• **What you will do**:
When you transcribe the data below, reproduce every line exactly and leave each picture out.

────────

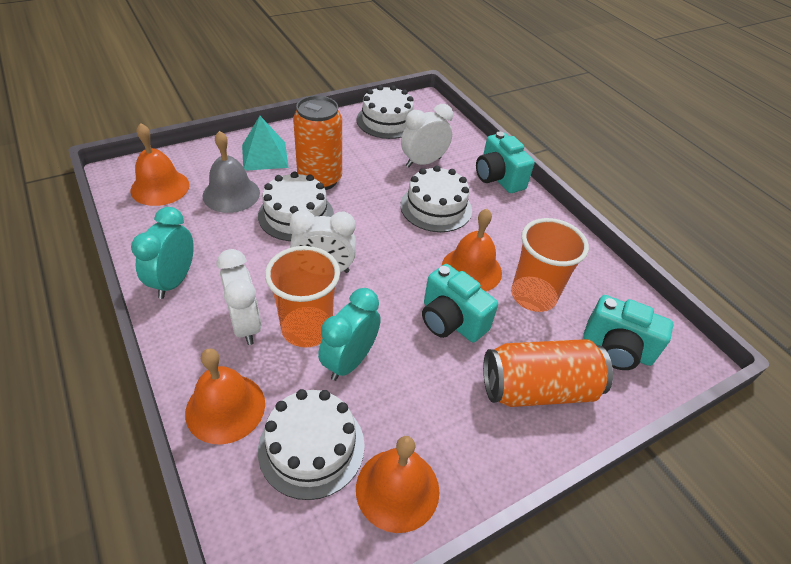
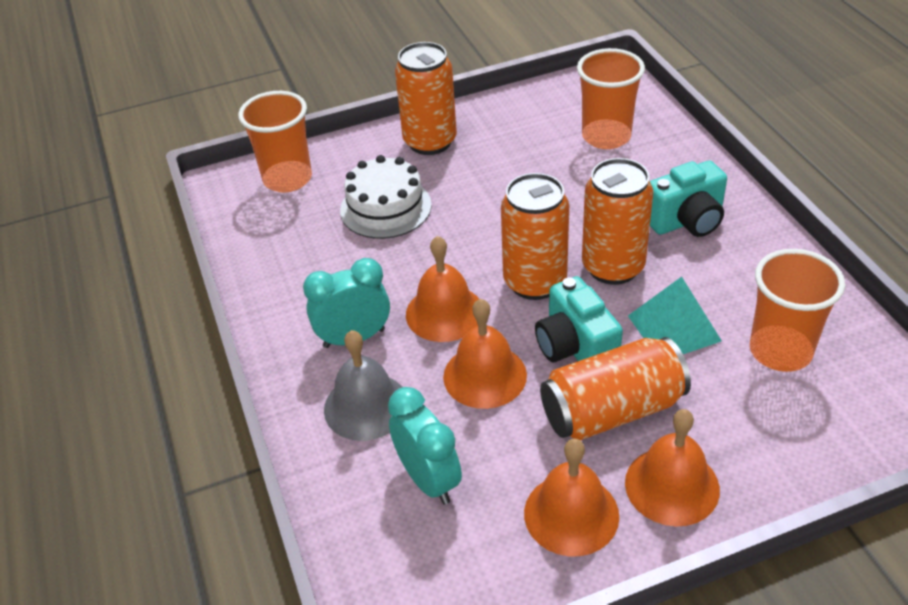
orange can: 2 -> 4
orange cup: 2 -> 3
turquoise camera: 3 -> 2
white cake: 4 -> 1
white clock: 3 -> 0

────────

• **Written response**:
orange can: 2 -> 4
orange cup: 2 -> 3
turquoise camera: 3 -> 2
white cake: 4 -> 1
white clock: 3 -> 0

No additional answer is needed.